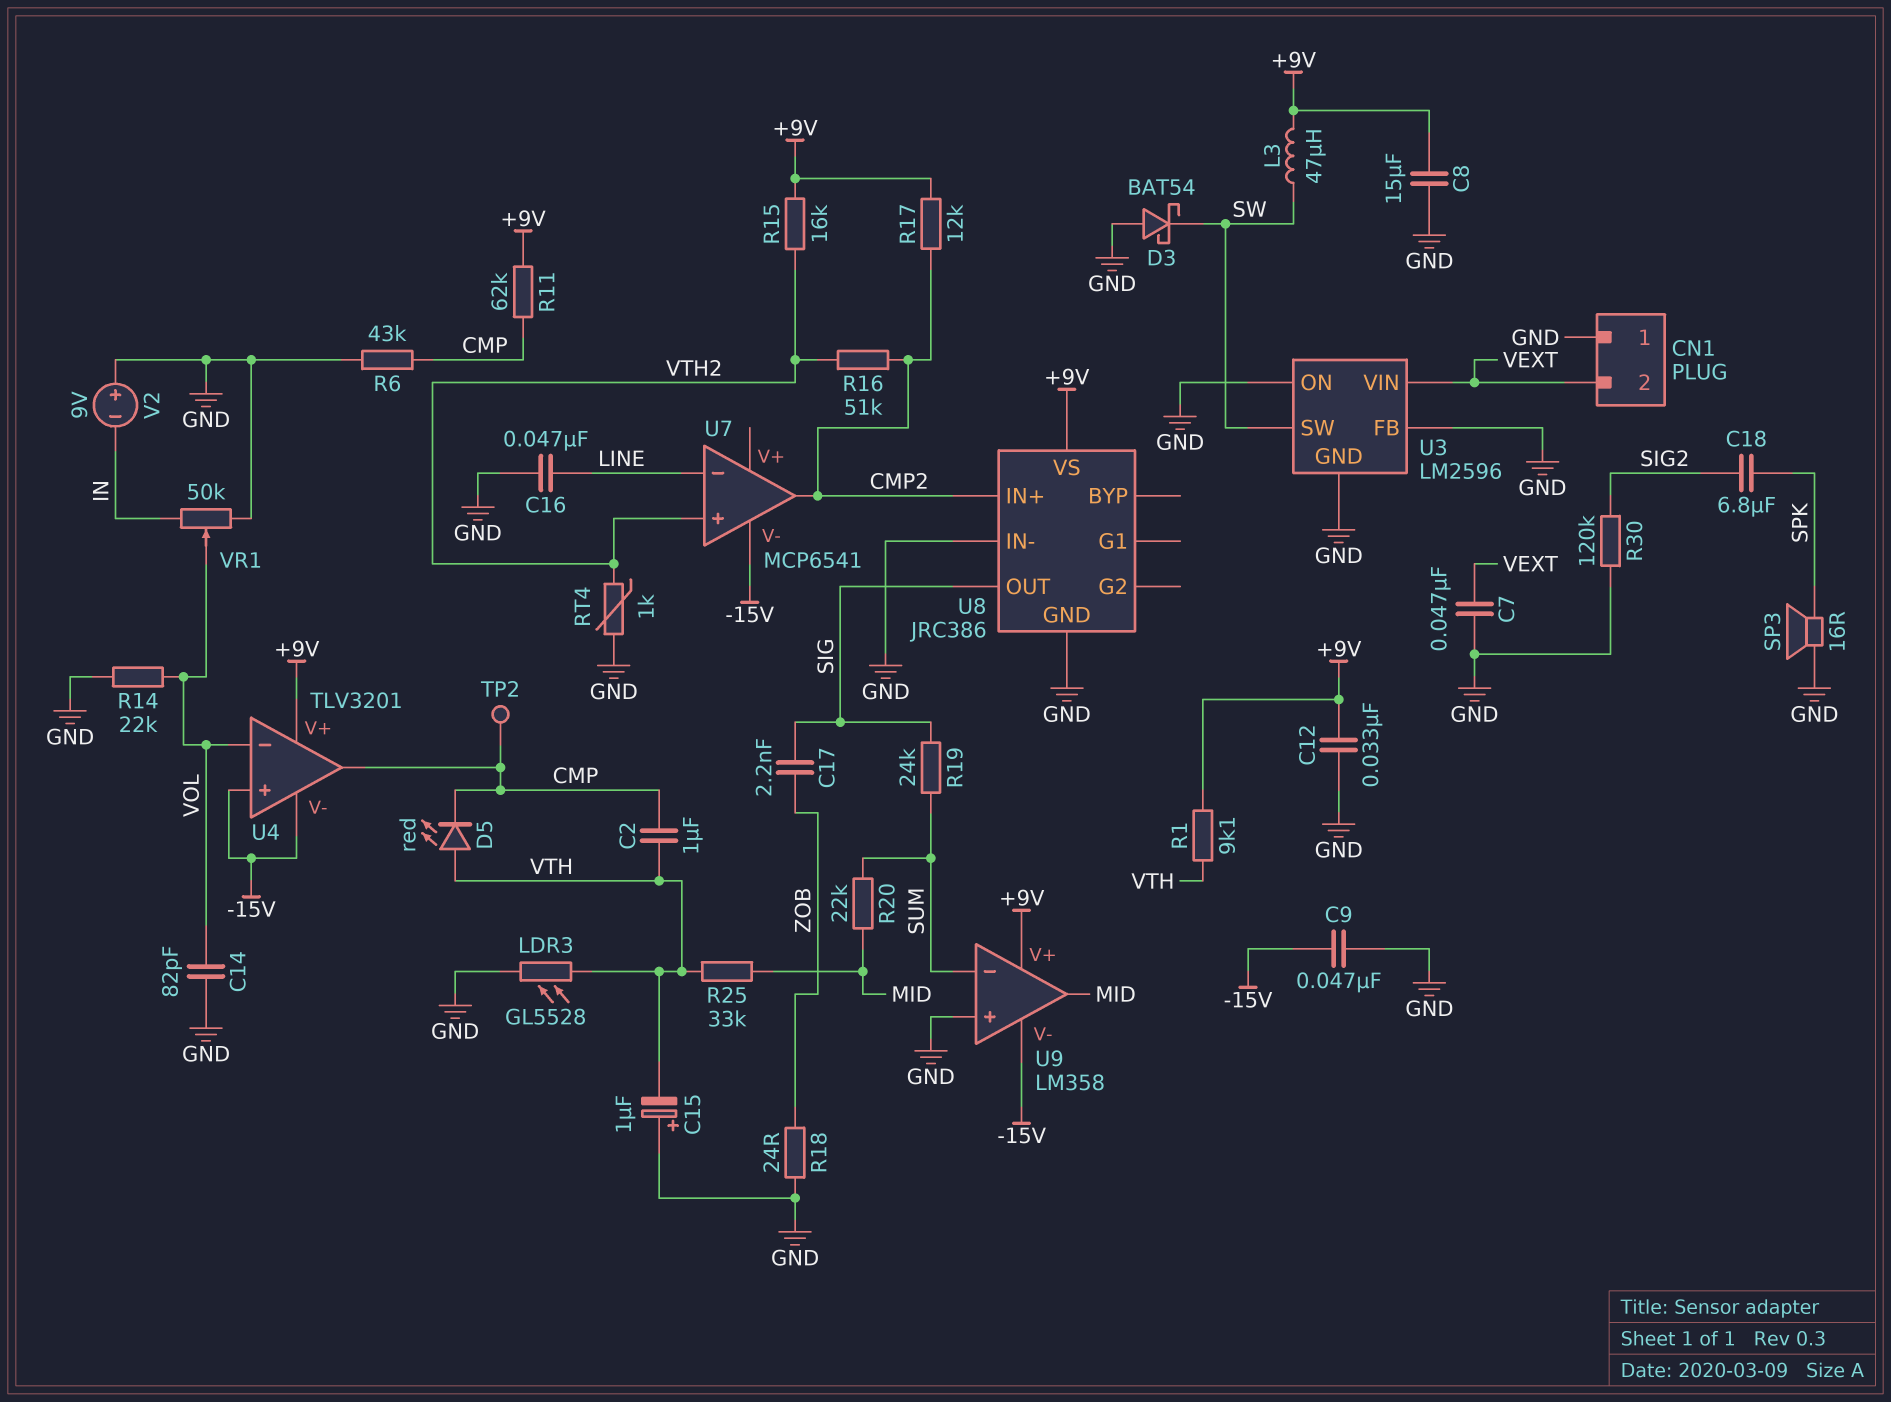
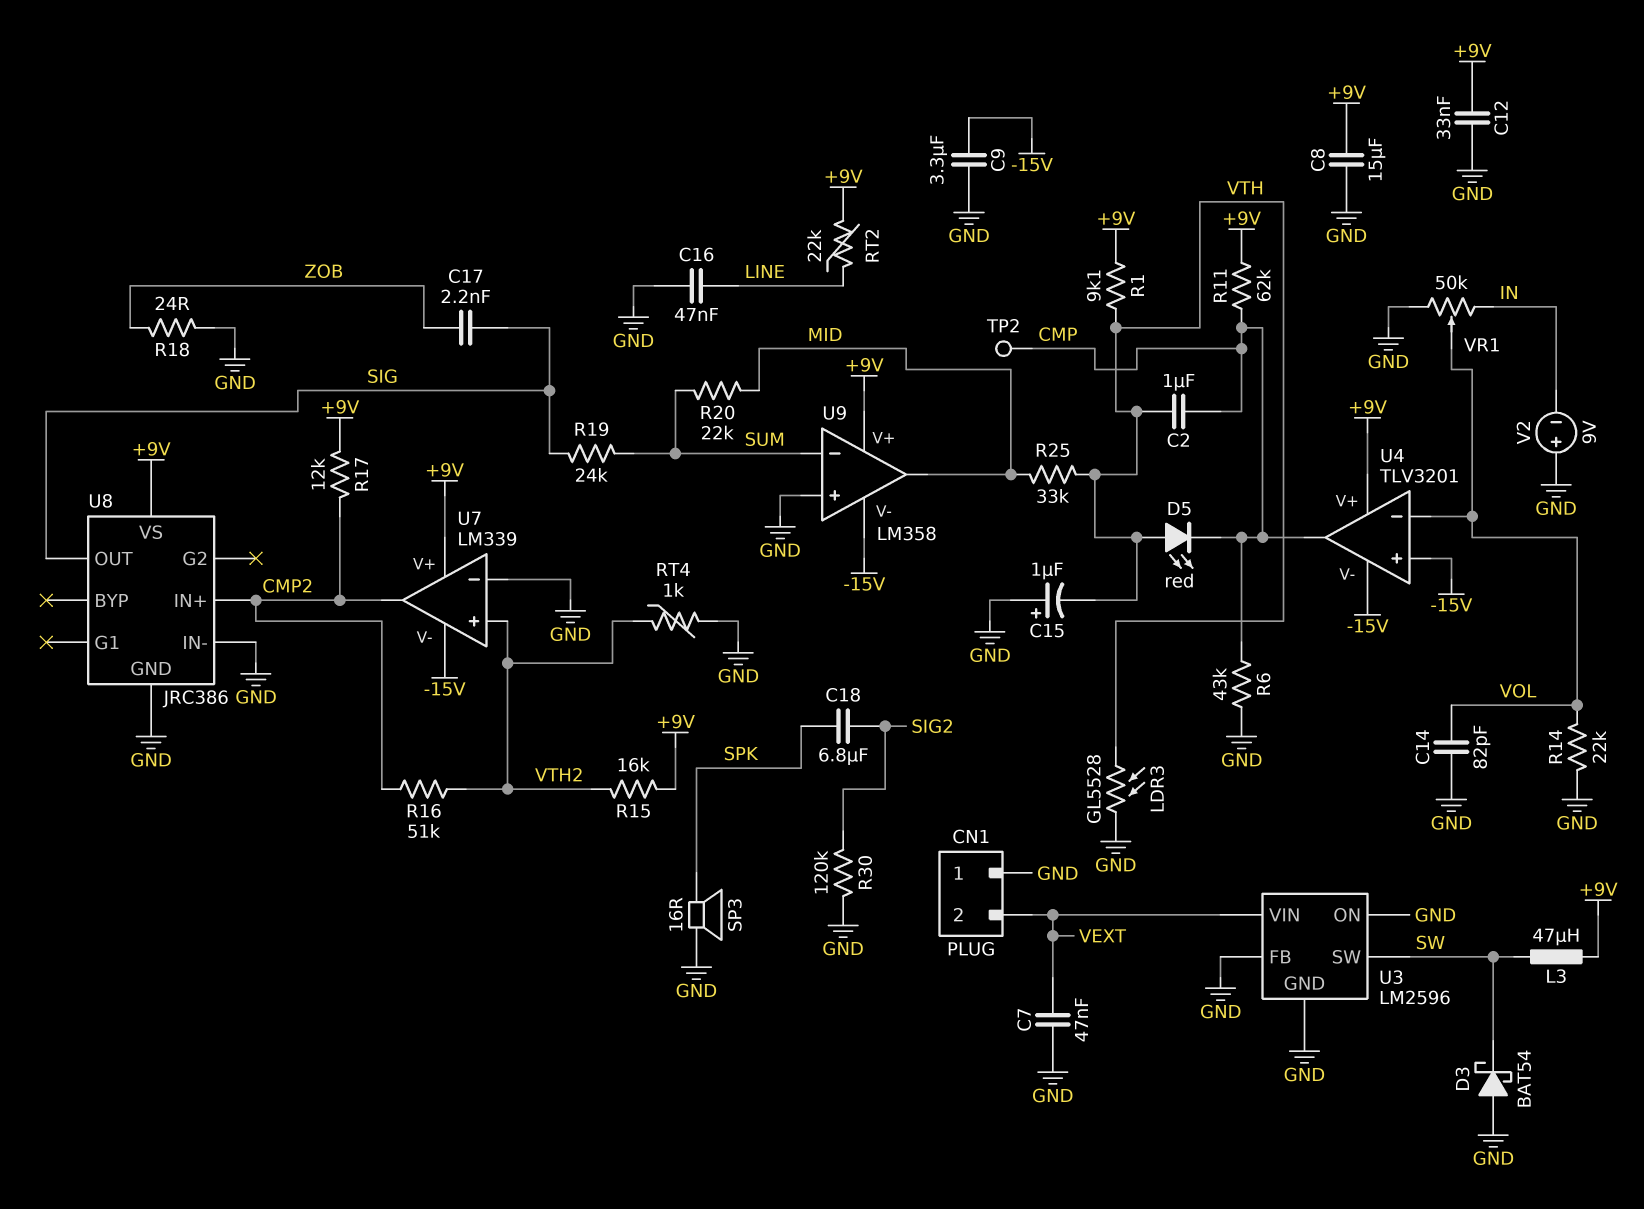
C9: 47nF (-15V, GND) -> 3.3uF (-15V, GND)
RT2: none -> 22k (+9V, LINE)
U7: MCP6541 -> LM339
U7 pin V+: none -> +9V
U7 pin in-: LINE -> GND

:: Instructions for the task ::
An exact copy of the entries above is required, with the pictures left out.

:: Finished exercise ::
C9: 47nF (-15V, GND) -> 3.3uF (-15V, GND)
RT2: none -> 22k (+9V, LINE)
U7: MCP6541 -> LM339
U7 pin V+: none -> +9V
U7 pin in-: LINE -> GND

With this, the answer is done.